(Change listing data)
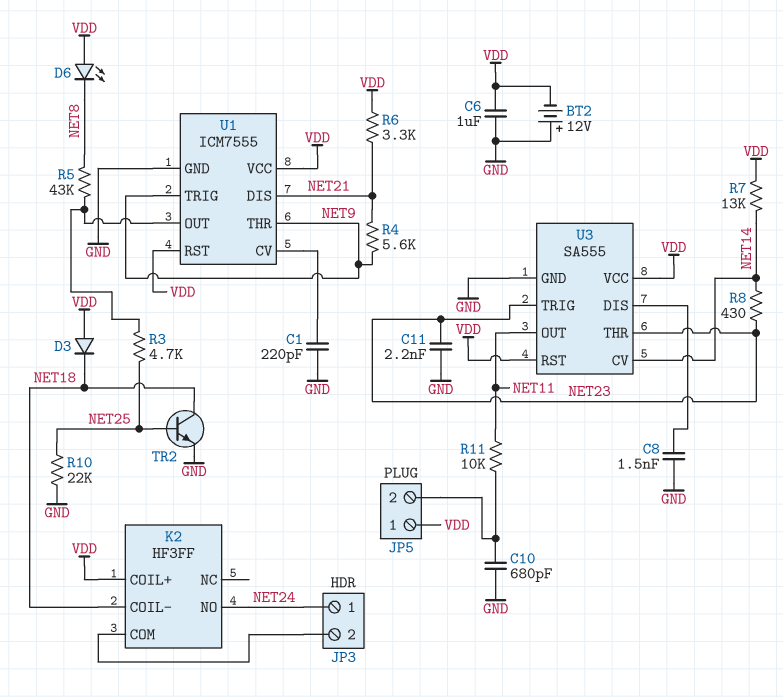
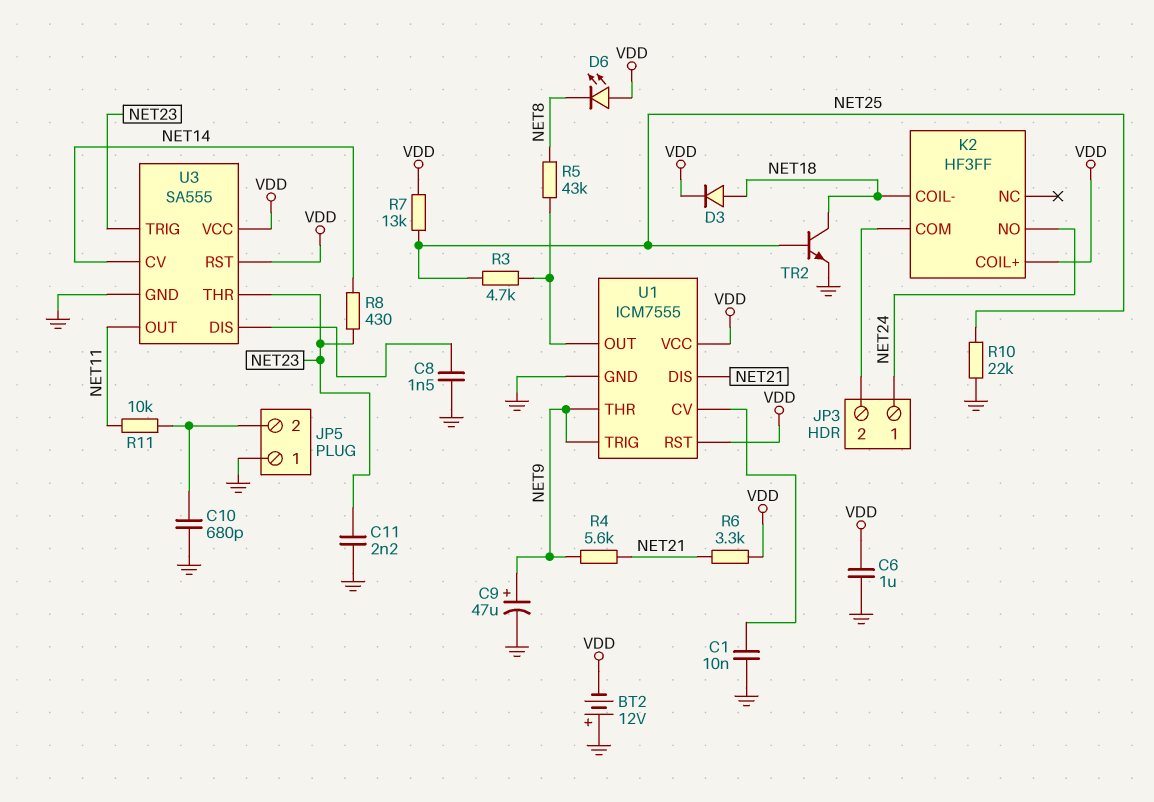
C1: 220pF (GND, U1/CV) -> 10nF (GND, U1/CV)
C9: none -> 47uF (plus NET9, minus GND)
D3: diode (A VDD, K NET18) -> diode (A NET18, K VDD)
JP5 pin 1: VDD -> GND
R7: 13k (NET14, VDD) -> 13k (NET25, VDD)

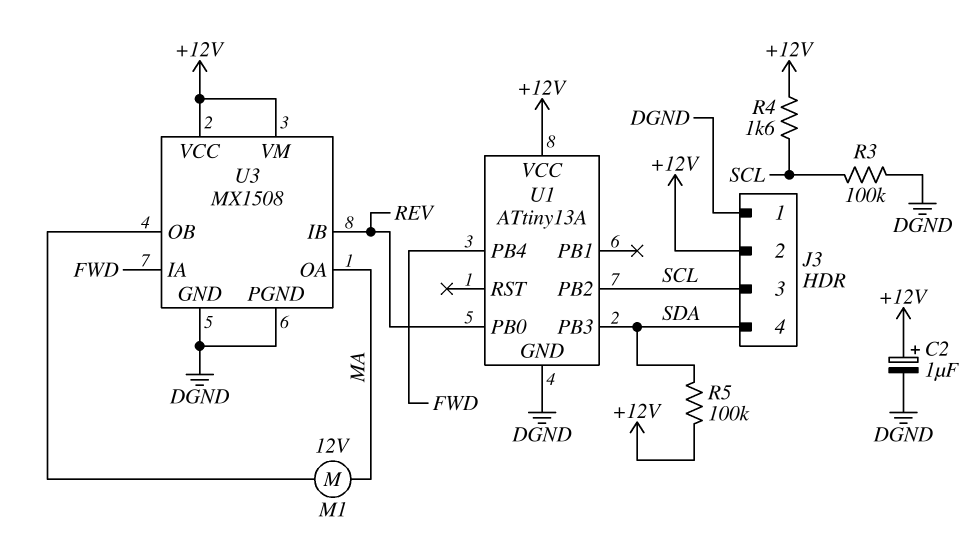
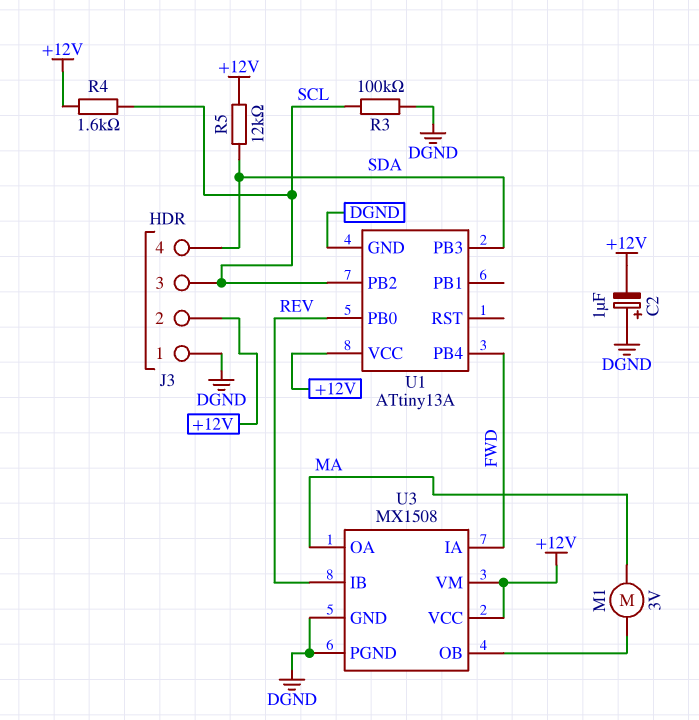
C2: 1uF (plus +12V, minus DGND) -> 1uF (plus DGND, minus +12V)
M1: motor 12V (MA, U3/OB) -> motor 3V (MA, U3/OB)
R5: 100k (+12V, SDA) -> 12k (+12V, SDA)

- Action item
From the records above, copy each line where the word "minus" can be found.

- Answer section
C9: none -> 47uF (plus NET9, minus GND)
C2: 1uF (plus +12V, minus DGND) -> 1uF (plus DGND, minus +12V)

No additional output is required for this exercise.